[[ INPUT FOR THIS TASK open ]]

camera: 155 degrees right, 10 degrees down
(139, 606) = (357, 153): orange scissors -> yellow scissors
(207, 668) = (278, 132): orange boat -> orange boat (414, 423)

[[ INPUT FOR THIS TASK closed ]]
[[ INPUT FOR THIS TASK open ]]

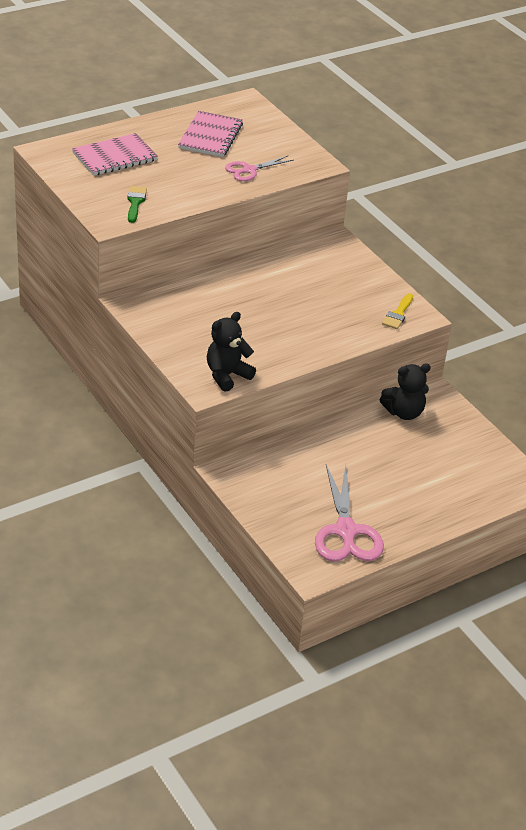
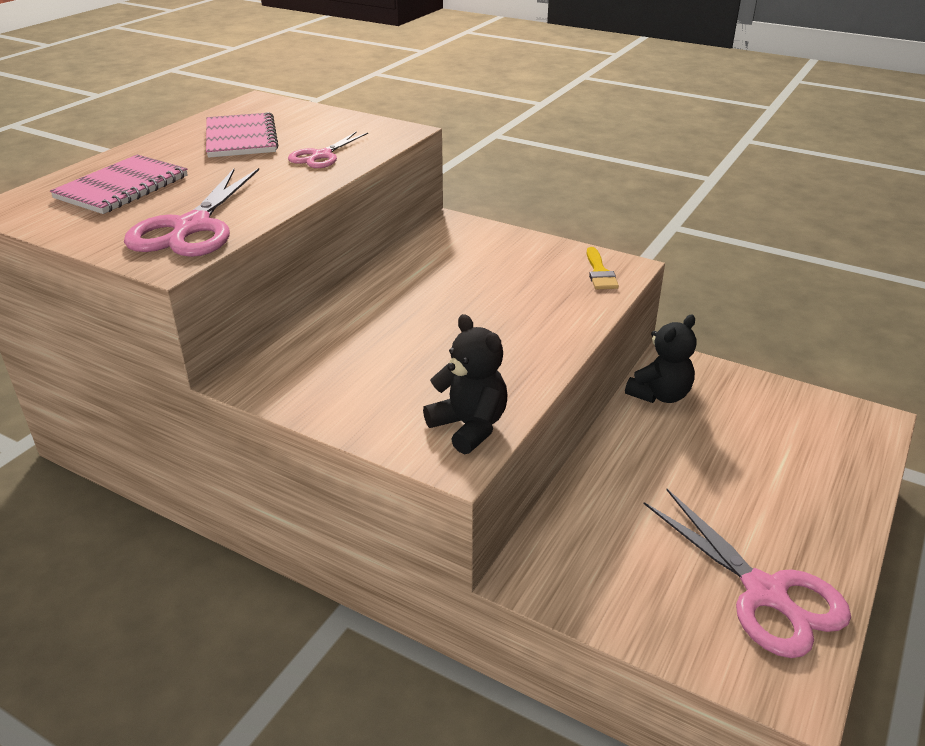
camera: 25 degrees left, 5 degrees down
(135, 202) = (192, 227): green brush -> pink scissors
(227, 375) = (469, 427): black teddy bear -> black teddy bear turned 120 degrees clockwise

[[ INPUT FOR THIS TASK closed ]]

In the entries above, one line contains "camera: 25 degrees left, 5 degrees down" and another contains "(227, 375) = (469, 427): black". Reproduce exactly those two lines and the lines between them, nothing else.

SOLUTION TO THE EXERCISE:
camera: 25 degrees left, 5 degrees down
(135, 202) = (192, 227): green brush -> pink scissors
(227, 375) = (469, 427): black teddy bear -> black teddy bear turned 120 degrees clockwise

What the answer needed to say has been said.